### WORK REQUIRED:
Gather every line of the material below that contains the string "TupletNumber". Case counts.

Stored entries
start
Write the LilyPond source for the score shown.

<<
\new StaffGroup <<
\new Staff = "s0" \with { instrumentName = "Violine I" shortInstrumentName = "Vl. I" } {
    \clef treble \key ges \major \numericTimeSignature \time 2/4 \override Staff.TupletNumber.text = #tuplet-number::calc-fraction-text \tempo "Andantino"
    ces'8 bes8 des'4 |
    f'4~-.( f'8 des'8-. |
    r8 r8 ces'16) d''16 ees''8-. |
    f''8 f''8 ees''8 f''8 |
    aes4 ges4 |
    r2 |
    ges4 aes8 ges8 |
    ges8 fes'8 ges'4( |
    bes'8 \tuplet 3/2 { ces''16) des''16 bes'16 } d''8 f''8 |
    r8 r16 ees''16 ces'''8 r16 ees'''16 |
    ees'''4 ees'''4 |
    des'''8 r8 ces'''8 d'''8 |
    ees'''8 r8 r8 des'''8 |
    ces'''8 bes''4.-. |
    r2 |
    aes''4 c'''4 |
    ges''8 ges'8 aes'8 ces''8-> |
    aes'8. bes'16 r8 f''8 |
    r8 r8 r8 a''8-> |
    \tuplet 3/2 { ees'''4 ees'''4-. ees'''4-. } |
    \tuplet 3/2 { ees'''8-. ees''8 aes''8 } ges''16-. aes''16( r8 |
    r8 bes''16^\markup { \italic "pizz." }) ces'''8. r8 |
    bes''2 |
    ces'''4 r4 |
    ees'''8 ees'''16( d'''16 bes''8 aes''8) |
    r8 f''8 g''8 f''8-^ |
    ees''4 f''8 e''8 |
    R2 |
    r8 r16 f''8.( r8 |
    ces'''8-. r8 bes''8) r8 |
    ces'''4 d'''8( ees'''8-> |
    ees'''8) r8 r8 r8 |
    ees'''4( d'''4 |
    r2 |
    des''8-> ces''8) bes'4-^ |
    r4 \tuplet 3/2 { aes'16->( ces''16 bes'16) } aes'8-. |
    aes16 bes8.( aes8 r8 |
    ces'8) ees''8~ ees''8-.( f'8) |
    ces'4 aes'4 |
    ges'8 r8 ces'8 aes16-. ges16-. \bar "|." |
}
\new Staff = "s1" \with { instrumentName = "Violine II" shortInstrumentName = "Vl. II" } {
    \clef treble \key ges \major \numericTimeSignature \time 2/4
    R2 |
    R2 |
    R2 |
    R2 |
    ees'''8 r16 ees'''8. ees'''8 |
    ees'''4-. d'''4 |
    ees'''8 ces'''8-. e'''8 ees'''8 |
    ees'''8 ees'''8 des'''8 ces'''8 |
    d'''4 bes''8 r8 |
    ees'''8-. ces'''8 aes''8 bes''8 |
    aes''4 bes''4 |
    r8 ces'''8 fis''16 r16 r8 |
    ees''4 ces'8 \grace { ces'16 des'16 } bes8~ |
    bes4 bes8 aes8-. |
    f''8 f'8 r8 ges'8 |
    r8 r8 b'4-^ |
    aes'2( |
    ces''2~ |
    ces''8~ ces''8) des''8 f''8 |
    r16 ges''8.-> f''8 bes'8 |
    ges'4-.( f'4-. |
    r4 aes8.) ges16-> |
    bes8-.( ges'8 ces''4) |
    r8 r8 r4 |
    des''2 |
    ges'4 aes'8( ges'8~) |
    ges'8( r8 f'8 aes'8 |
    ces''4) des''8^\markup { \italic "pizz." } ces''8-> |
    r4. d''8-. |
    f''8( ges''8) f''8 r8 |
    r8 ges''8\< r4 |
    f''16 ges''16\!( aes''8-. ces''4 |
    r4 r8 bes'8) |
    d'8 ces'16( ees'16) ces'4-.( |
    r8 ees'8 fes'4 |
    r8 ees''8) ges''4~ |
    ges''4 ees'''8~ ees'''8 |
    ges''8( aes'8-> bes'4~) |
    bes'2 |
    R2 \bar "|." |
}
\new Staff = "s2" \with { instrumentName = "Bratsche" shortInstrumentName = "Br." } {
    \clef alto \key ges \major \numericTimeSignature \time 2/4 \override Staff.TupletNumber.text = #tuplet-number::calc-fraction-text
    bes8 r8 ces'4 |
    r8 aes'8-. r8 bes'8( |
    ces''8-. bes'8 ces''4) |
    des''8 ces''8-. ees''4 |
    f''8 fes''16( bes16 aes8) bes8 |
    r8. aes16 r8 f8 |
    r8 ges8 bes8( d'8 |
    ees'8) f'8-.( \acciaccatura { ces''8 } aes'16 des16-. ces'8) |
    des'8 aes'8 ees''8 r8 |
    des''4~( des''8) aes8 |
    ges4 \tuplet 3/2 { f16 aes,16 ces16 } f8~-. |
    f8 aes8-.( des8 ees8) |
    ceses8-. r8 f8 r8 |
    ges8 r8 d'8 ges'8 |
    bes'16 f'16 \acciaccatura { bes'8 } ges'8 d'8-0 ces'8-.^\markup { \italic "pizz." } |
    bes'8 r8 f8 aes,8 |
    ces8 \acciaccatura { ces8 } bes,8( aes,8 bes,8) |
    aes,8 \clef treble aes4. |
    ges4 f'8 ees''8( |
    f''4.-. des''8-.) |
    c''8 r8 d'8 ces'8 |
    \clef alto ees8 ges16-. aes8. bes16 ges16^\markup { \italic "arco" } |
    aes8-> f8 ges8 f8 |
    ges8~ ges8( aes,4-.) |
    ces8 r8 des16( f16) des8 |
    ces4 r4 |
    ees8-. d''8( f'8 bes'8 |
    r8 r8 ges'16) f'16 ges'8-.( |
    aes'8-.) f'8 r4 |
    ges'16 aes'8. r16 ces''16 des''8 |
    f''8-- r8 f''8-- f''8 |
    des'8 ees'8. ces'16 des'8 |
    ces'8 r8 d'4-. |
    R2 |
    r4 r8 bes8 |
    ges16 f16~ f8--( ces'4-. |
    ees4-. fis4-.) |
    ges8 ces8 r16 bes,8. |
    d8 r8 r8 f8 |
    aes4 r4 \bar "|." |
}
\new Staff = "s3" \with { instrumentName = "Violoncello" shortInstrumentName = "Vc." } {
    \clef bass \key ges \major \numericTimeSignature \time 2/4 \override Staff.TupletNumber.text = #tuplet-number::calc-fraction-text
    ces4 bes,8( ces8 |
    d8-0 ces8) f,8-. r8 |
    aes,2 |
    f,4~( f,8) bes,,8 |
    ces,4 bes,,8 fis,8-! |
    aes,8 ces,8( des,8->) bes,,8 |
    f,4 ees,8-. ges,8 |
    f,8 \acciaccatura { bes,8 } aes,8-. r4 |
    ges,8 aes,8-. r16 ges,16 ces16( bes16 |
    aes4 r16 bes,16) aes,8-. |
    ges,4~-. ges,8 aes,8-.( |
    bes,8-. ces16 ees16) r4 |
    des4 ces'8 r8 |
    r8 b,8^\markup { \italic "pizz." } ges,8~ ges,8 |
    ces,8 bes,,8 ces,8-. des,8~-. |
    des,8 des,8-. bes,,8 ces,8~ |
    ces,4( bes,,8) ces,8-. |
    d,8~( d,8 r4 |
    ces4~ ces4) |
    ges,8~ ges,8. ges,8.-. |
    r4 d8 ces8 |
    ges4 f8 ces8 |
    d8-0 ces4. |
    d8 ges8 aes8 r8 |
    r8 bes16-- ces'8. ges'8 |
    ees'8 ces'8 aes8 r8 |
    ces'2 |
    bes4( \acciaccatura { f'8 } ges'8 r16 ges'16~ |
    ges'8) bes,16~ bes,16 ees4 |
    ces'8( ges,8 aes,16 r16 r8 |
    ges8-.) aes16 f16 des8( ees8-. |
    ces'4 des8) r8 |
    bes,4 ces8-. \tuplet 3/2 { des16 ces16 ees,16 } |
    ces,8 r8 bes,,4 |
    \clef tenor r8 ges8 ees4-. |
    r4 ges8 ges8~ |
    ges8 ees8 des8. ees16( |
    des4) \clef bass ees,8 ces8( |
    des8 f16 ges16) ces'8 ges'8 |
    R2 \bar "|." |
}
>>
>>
end
### TASK SOLUTION:
    \clef treble \key ges \major \numericTimeSignature \time 2/4 \override Staff.TupletNumber.text = #tuplet-number::calc-fraction-text \tempo "Andantino"
    \clef alto \key ges \major \numericTimeSignature \time 2/4 \override Staff.TupletNumber.text = #tuplet-number::calc-fraction-text
    \clef bass \key ges \major \numericTimeSignature \time 2/4 \override Staff.TupletNumber.text = #tuplet-number::calc-fraction-text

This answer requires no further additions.